TASK TO CARRY OUT>
Look through the lines below and extract any with the word "yellow".

Data records

═══

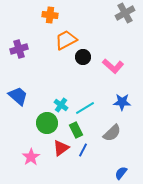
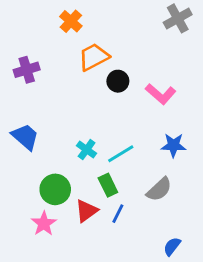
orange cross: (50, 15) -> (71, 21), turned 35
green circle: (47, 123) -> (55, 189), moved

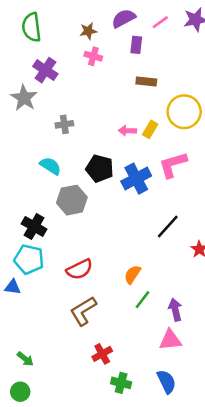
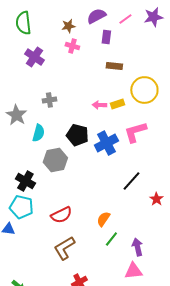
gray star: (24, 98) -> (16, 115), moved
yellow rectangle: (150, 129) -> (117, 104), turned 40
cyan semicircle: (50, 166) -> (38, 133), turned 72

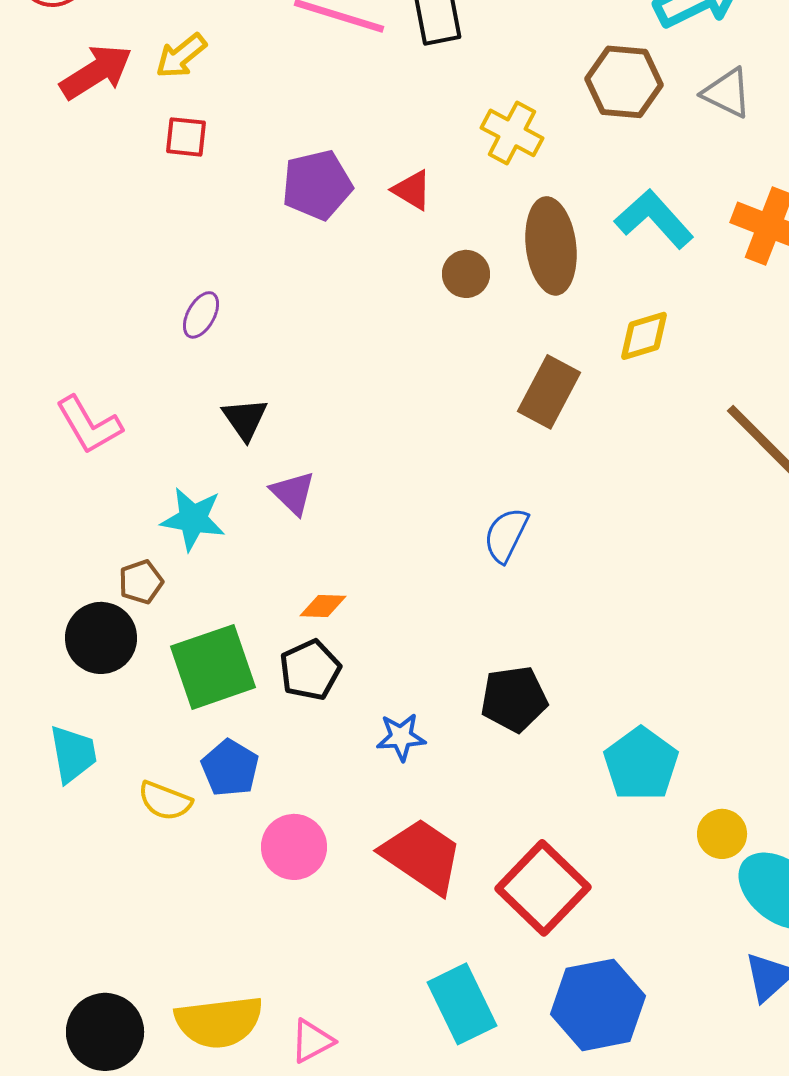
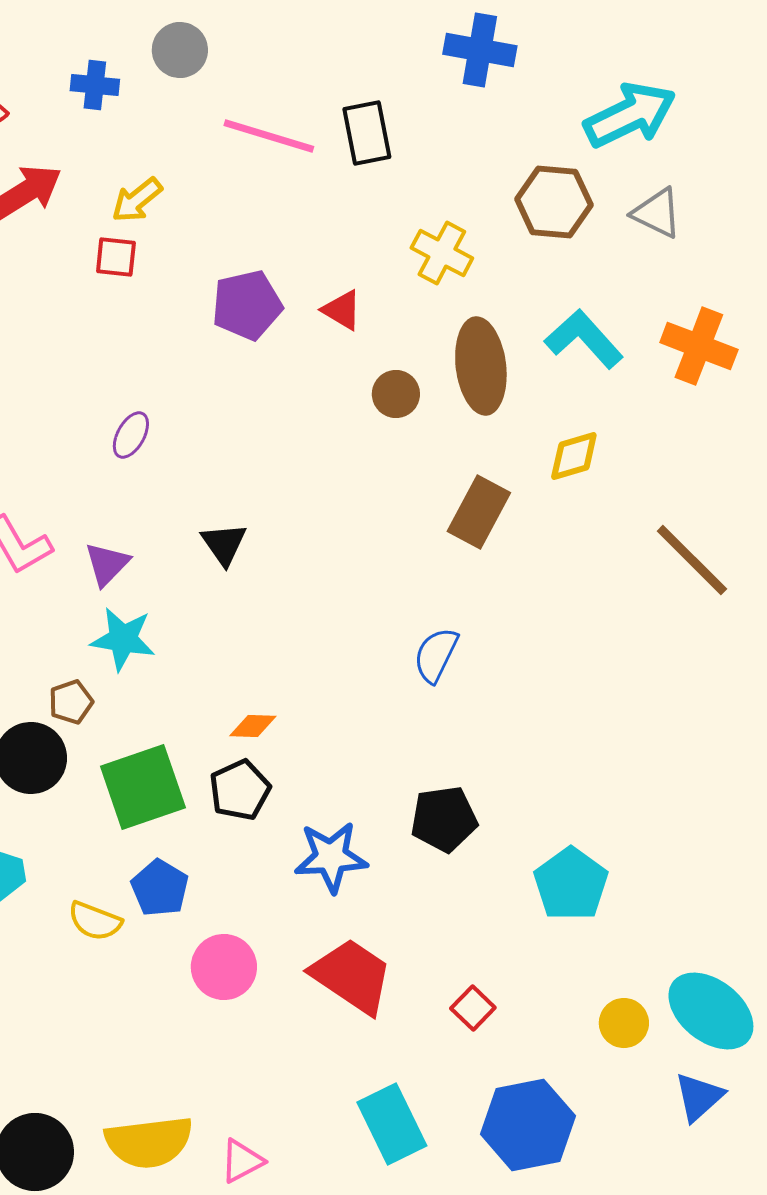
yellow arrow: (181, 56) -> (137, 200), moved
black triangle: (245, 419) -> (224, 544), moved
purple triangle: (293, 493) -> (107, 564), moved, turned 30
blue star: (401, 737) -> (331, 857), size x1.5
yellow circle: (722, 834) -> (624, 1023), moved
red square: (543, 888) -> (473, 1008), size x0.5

═══

WORKED SOLUTION>
yellow rectangle: (150, 129) -> (117, 104), turned 40
yellow arrow: (181, 56) -> (137, 200), moved
yellow circle: (722, 834) -> (624, 1023), moved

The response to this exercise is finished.